(Input data begins)

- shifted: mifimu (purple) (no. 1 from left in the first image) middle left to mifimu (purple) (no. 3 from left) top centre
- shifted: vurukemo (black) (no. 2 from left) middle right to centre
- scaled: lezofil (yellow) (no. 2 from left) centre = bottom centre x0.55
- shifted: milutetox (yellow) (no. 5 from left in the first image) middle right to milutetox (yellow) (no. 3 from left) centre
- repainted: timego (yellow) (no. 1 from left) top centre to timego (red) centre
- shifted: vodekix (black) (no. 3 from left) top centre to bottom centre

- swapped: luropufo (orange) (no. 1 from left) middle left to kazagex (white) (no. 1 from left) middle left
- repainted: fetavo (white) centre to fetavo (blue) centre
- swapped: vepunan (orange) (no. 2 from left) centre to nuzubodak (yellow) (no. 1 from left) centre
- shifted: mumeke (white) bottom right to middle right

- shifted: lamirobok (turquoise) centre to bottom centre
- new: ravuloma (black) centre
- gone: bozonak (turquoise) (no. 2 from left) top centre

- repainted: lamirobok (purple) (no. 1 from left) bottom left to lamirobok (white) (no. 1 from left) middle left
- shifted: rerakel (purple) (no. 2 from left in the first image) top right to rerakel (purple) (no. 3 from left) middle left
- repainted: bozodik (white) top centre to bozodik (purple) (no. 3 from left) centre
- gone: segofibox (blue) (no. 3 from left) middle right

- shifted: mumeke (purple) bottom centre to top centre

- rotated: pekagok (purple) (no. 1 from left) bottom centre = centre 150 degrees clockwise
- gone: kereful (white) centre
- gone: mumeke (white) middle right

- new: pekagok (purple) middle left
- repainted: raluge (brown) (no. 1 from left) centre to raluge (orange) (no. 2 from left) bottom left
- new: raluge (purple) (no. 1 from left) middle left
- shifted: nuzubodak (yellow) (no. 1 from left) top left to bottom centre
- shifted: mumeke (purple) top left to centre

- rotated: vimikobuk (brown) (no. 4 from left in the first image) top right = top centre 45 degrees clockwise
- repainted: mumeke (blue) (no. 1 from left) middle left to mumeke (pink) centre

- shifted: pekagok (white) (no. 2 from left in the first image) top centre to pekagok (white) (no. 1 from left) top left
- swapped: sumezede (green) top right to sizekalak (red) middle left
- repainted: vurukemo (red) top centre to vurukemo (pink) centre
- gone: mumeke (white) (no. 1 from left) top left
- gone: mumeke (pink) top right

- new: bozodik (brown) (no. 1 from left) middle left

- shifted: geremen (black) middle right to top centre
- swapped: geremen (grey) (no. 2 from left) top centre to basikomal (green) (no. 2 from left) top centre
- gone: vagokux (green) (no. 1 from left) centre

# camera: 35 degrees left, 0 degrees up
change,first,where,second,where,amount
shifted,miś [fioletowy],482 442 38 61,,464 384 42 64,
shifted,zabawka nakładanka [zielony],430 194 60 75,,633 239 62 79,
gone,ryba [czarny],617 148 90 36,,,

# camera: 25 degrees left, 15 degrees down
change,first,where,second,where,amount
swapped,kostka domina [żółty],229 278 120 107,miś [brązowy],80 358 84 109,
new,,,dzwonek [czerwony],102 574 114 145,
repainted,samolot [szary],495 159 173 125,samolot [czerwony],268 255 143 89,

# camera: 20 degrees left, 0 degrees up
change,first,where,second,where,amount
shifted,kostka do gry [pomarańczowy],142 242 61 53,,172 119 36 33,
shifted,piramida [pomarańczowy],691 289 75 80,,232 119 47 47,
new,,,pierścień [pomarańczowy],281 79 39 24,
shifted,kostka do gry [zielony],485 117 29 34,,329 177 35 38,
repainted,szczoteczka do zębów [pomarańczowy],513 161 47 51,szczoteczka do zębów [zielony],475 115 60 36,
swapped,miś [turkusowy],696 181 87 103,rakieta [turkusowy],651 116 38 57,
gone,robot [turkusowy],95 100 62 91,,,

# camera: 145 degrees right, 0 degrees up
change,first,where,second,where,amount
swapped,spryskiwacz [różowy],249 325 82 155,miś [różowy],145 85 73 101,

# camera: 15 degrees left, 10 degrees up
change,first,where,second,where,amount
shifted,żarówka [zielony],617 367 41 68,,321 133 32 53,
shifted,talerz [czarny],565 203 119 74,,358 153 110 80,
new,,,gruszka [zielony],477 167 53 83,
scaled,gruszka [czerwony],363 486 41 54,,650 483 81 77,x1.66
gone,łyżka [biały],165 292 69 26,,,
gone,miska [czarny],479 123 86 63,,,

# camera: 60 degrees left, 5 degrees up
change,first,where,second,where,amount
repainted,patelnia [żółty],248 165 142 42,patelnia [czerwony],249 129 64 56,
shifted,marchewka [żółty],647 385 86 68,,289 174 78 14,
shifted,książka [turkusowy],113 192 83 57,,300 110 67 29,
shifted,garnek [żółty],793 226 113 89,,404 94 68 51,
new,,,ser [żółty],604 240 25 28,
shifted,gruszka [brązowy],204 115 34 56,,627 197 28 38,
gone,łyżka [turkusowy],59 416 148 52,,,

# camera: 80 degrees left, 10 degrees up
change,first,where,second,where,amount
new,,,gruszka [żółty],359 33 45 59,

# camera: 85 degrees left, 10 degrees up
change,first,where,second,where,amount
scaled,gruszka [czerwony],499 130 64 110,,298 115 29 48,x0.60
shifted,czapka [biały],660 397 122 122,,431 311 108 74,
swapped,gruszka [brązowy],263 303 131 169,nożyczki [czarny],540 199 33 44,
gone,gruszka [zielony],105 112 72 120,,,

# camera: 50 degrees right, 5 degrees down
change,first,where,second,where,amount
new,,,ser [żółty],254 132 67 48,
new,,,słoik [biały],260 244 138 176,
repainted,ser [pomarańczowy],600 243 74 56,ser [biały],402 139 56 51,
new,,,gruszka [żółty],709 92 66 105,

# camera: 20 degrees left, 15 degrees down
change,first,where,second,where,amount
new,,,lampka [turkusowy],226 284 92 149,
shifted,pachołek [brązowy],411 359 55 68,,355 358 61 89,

(Input data ends)

Exercise instructions: Please transcribe only the lines in the records above running from the line that has "- scaled: lezofil" through the line that has "- repainted: timego", both included, exactly as they appear.

Task output:
- scaled: lezofil (yellow) (no. 2 from left) centre = bottom centre x0.55
- shifted: milutetox (yellow) (no. 5 from left in the first image) middle right to milutetox (yellow) (no. 3 from left) centre
- repainted: timego (yellow) (no. 1 from left) top centre to timego (red) centre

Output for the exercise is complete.